* _TO DO_: Tally the lines in the records underneath that contain the string "plate", and state the figure by itself.

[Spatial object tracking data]
::::::::

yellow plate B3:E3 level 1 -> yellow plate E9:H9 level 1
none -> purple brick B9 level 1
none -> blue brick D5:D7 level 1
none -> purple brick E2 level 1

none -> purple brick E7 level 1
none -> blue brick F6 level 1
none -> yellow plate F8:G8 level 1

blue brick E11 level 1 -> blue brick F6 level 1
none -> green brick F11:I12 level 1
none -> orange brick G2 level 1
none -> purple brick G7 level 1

::::::::

* _SOLUTION TO THIS EXERCISE_: 2